◆ **Exercise description**
Leaving out all pictures, write down exactly the lines from the one containing "orange 1x3 plate" through the last line of the material.

== Segment start ==

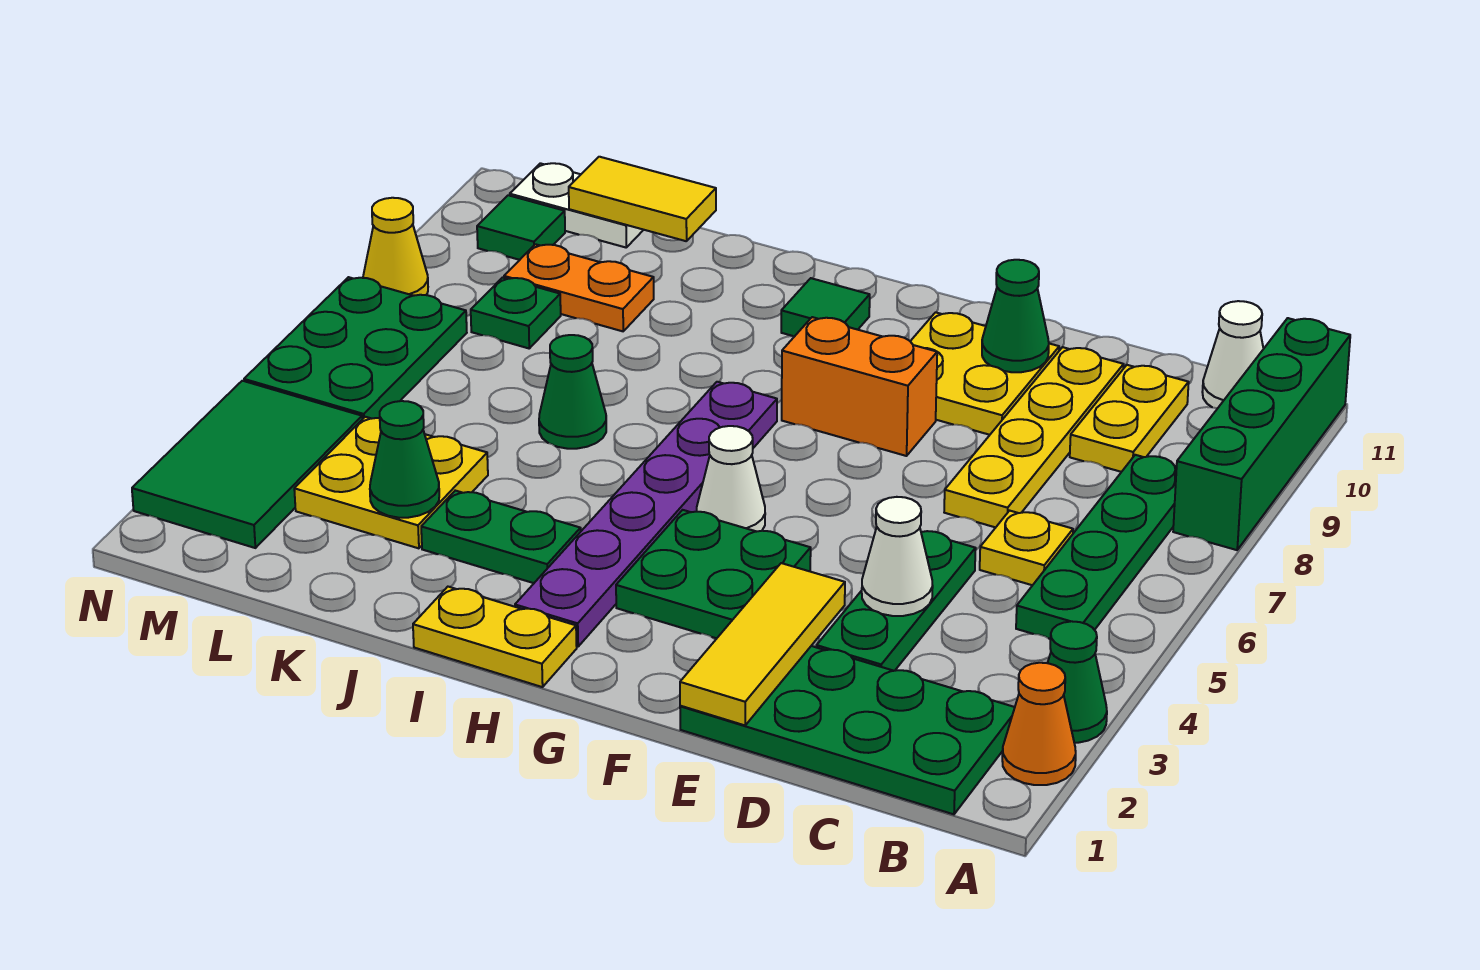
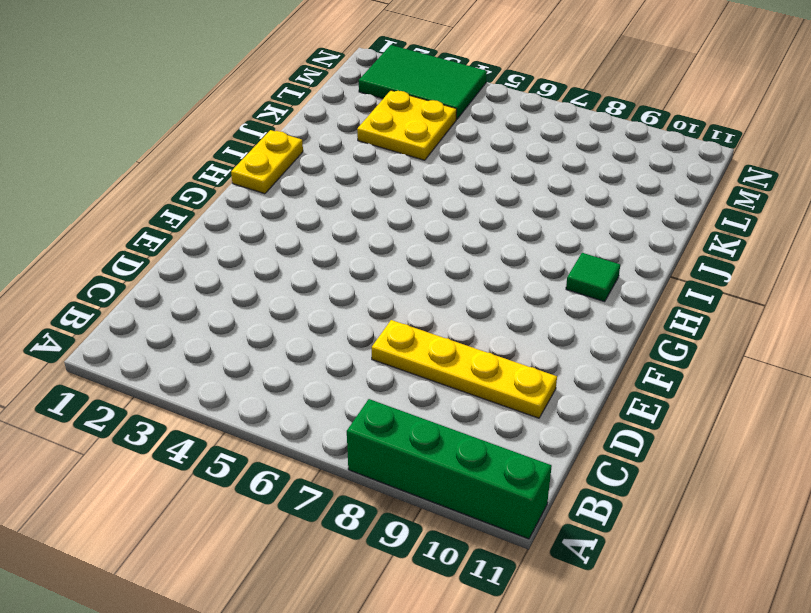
none -> orange 1x1 cone [1002,663,1076,785]
none -> green 1x1 cone [1048,621,1107,743]
none -> green 2x4 plate [680,646,1015,814]
none -> green 1x4 plate [1016,455,1177,639]

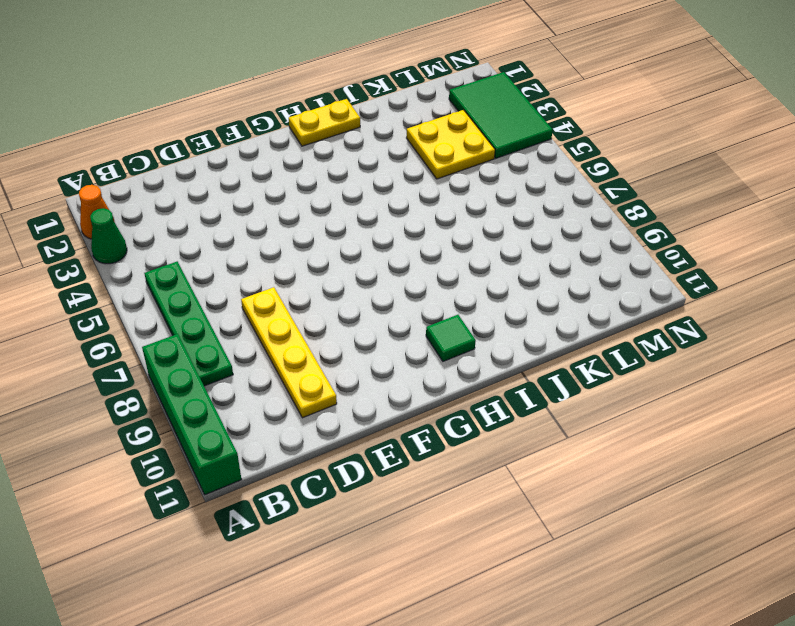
none -> green 2x4 plate [680,646,1015,814]
none -> white 1x1 cone [1202,301,1263,409]
none -> yellow 1x1 plate [980,511,1073,585]
none -> yellow 1x2 plate [1070,365,1189,472]

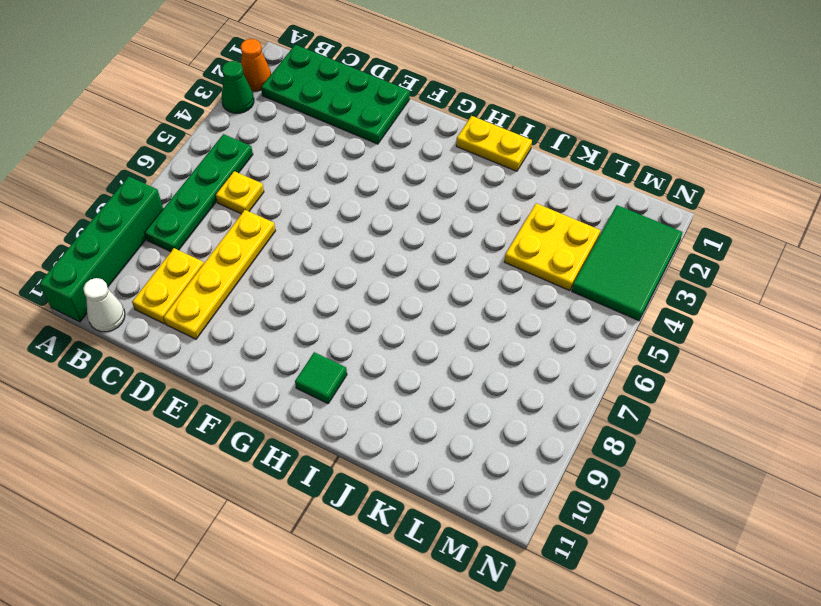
none -> green 1x3 plate [816,531,976,671]
none -> yellow 2x2 plate [910,312,1059,435]
none -> green 2x2 plate [616,510,811,638]
none -> orange 1x2 brick [782,317,937,456]

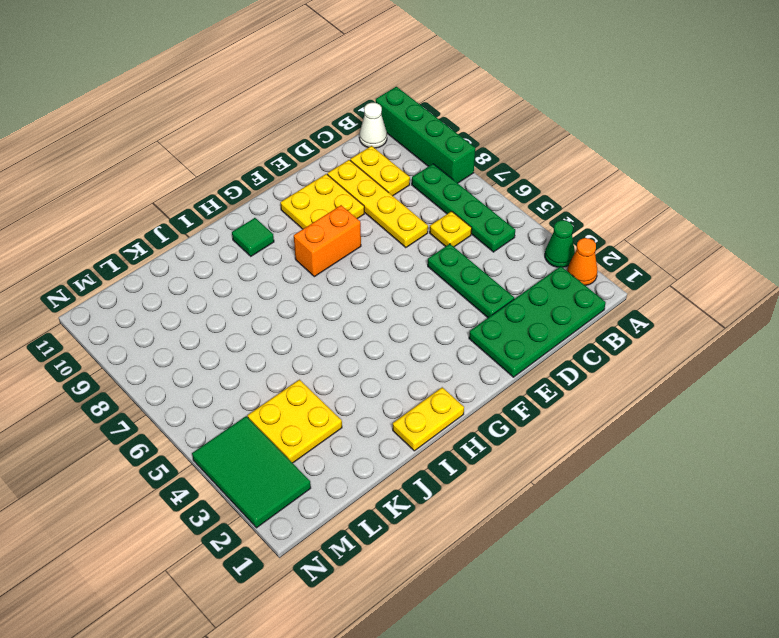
none -> green 2x2 plate [616,510,811,638]
none -> white 1x1 cone [697,426,765,532]
none -> purple 1x6 plate [515,382,777,647]
none -> green 1x2 plate [421,491,581,583]

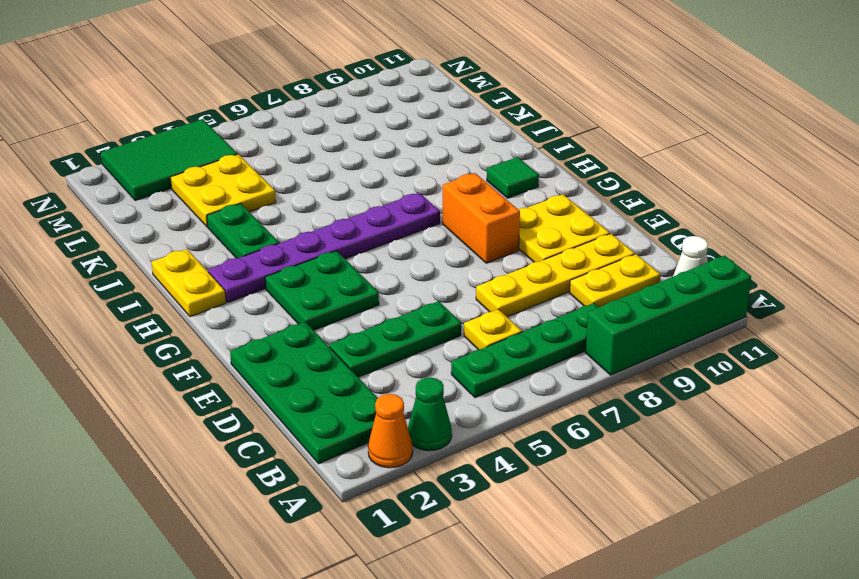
none -> white 1x1 cone [697,426,765,532]
none -> green 1x1 cone [539,335,606,449]
none -> orange 1x2 plate [504,244,654,331]
none -> green 1x1 plate [471,278,561,348]

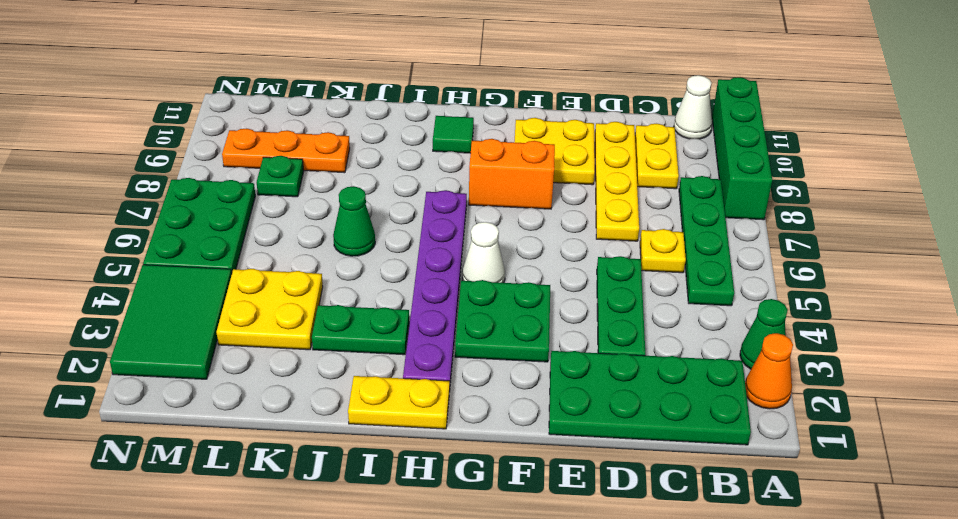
orange 1x3 plate [222,129,350,173] -> orange 1x2 plate [504,244,654,331]
none -> white 1x2 plate [510,163,643,247]
none -> green 1x1 tile [477,195,565,260]
none -> yellow 1x1 cone [363,198,428,296]
none -> white 1x1 cone [862,497,933,616]

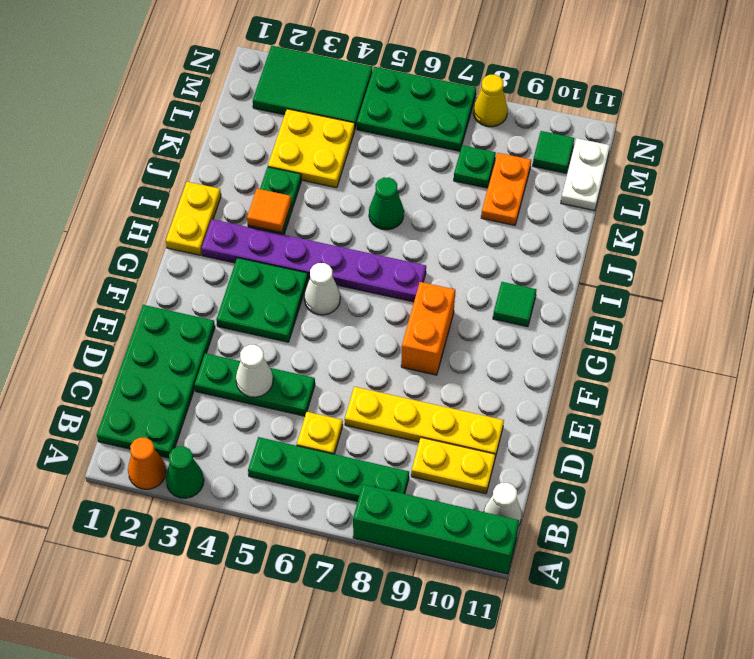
orange 1x1 tile [247,189,291,232] -> none
none -> yellow 2x2 plate [910,312,1059,435]
none -> yellow 1x3 tile [680,563,845,725]
none -> green 1x1 cone [982,260,1049,372]
none -> green 1x1 cone [370,401,439,518]

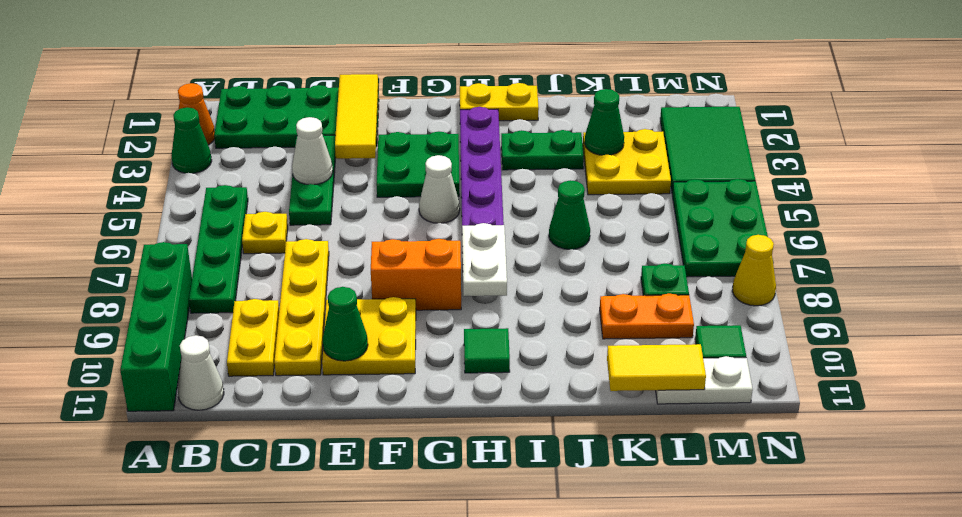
white 1x2 plate [462,223,507,296] -> none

== Segment end ==

◆ **Solution to this exercise**
orange 1x3 plate [222,129,350,173] -> orange 1x2 plate [504,244,654,331]
none -> white 1x2 plate [510,163,643,247]
none -> green 1x1 tile [477,195,565,260]
none -> yellow 1x1 cone [363,198,428,296]
none -> white 1x1 cone [862,497,933,616]

orange 1x1 tile [247,189,291,232] -> none
none -> yellow 2x2 plate [910,312,1059,435]
none -> yellow 1x3 tile [680,563,845,725]
none -> green 1x1 cone [982,260,1049,372]
none -> green 1x1 cone [370,401,439,518]

white 1x2 plate [462,223,507,296] -> none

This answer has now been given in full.